▸ **TASK DETAILS**
Each entry should be copied as it stands, leaving the pictures behind.

======== DATA SHOWN

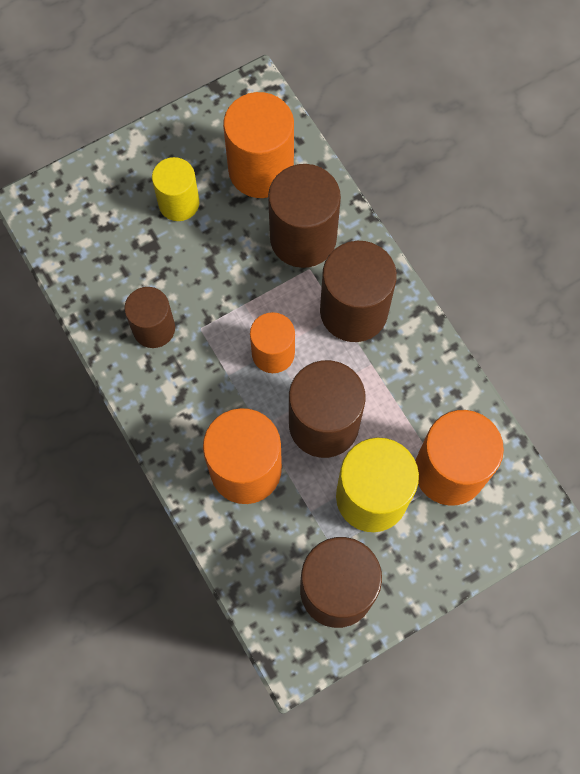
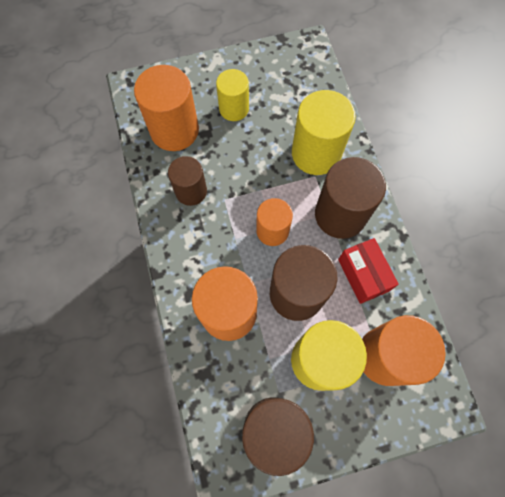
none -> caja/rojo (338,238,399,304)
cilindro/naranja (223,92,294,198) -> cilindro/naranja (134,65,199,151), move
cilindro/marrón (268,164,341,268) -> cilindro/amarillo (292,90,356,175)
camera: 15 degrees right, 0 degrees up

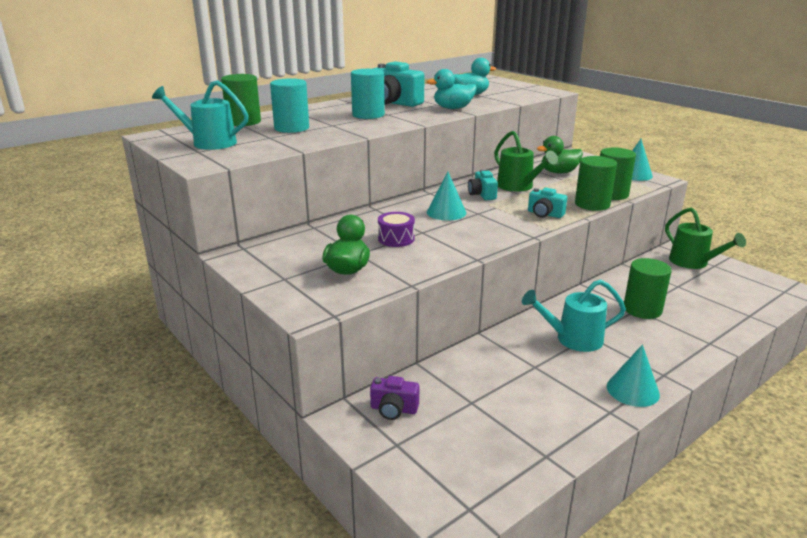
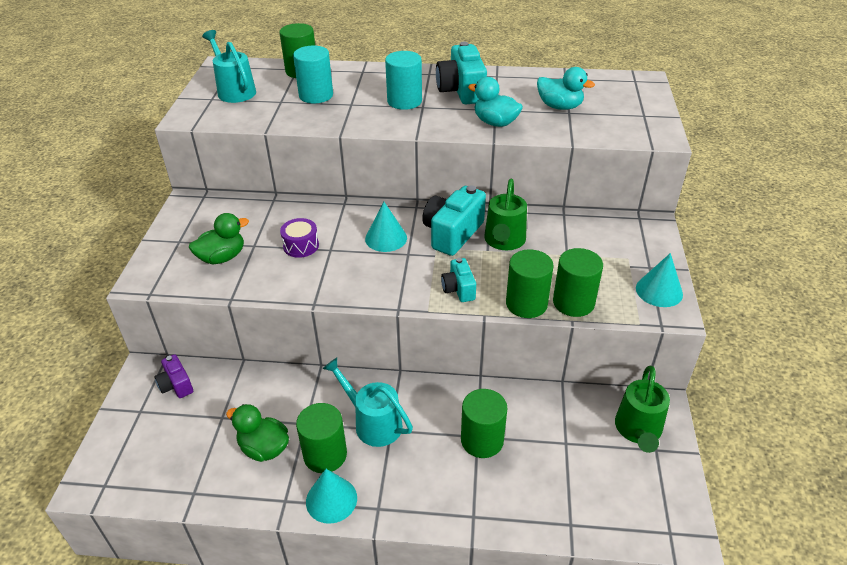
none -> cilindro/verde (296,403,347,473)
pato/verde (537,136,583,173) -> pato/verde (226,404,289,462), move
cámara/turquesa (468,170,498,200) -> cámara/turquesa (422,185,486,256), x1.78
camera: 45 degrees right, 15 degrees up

================

▸ **RESPONSE BELOW**
none -> caja/rojo (338,238,399,304)
cilindro/naranja (223,92,294,198) -> cilindro/naranja (134,65,199,151), move
cilindro/marrón (268,164,341,268) -> cilindro/amarillo (292,90,356,175)
camera: 15 degrees right, 0 degrees up

none -> cilindro/verde (296,403,347,473)
pato/verde (537,136,583,173) -> pato/verde (226,404,289,462), move
cámara/turquesa (468,170,498,200) -> cámara/turquesa (422,185,486,256), x1.78
camera: 45 degrees right, 15 degrees up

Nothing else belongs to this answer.